→ **SET EXERCISE**
Rewrite the entries below, replacing every "orange square" with "orange rhombus" and keeping everything else the same. Leave the pictures out of your answer.

→ **GIVEN RECORDS**
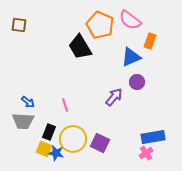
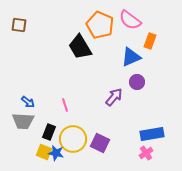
blue rectangle: moved 1 px left, 3 px up
yellow square: moved 3 px down
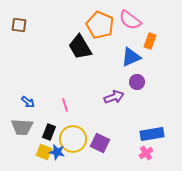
purple arrow: rotated 30 degrees clockwise
gray trapezoid: moved 1 px left, 6 px down
blue star: moved 1 px right, 1 px up
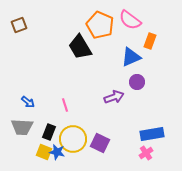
brown square: rotated 28 degrees counterclockwise
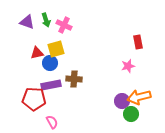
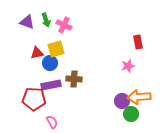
orange arrow: rotated 10 degrees clockwise
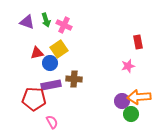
yellow square: moved 3 px right; rotated 18 degrees counterclockwise
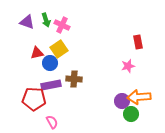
pink cross: moved 2 px left
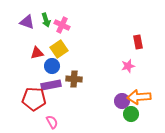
blue circle: moved 2 px right, 3 px down
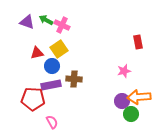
green arrow: rotated 136 degrees clockwise
pink star: moved 4 px left, 5 px down
red pentagon: moved 1 px left
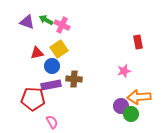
purple circle: moved 1 px left, 5 px down
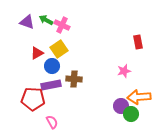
red triangle: rotated 16 degrees counterclockwise
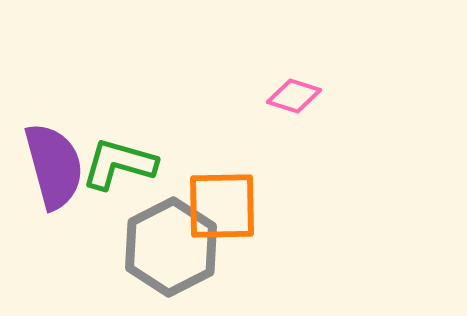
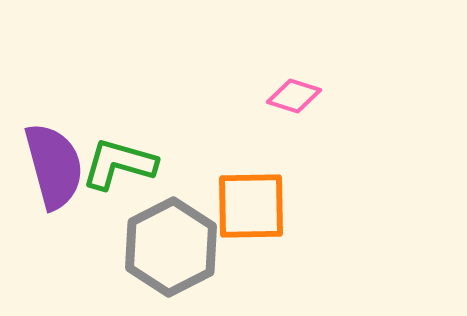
orange square: moved 29 px right
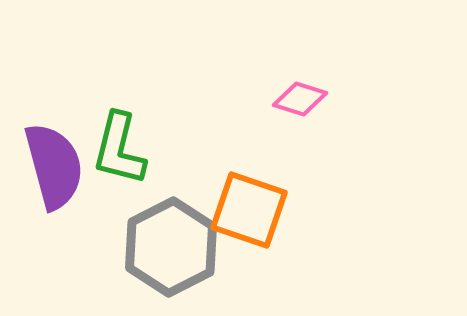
pink diamond: moved 6 px right, 3 px down
green L-shape: moved 15 px up; rotated 92 degrees counterclockwise
orange square: moved 2 px left, 4 px down; rotated 20 degrees clockwise
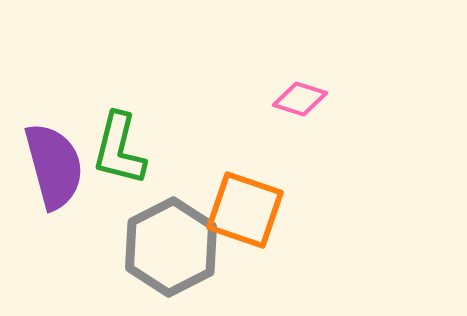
orange square: moved 4 px left
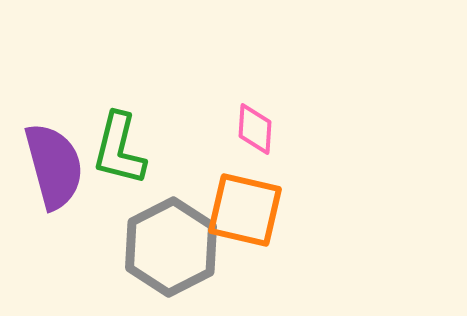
pink diamond: moved 45 px left, 30 px down; rotated 76 degrees clockwise
orange square: rotated 6 degrees counterclockwise
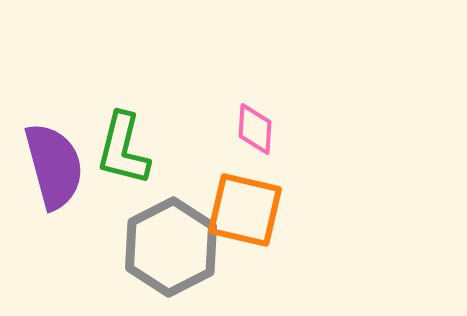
green L-shape: moved 4 px right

→ **FINAL RESULT**
blue rectangle: moved 1 px left, 3 px up
yellow square: moved 3 px down
purple arrow: rotated 30 degrees clockwise
gray trapezoid: moved 1 px left, 6 px down
blue star: moved 1 px right, 1 px up
brown square: rotated 28 degrees counterclockwise
orange arrow: rotated 10 degrees clockwise
yellow square: moved 3 px right; rotated 18 degrees counterclockwise
pink cross: moved 2 px left
blue circle: moved 2 px right, 3 px down
green arrow: rotated 136 degrees clockwise
pink star: moved 4 px left, 5 px down
red pentagon: moved 1 px left
purple circle: moved 1 px left, 5 px down
red triangle: rotated 16 degrees counterclockwise
orange rhombus: moved 29 px right
pink diamond: moved 6 px right, 3 px down
green L-shape: moved 15 px up; rotated 92 degrees counterclockwise
orange rhombus: moved 2 px left, 4 px down; rotated 20 degrees clockwise
orange rhombus: moved 4 px left
pink diamond: moved 45 px left, 30 px down; rotated 76 degrees clockwise
orange rhombus: rotated 6 degrees counterclockwise
green L-shape: moved 4 px right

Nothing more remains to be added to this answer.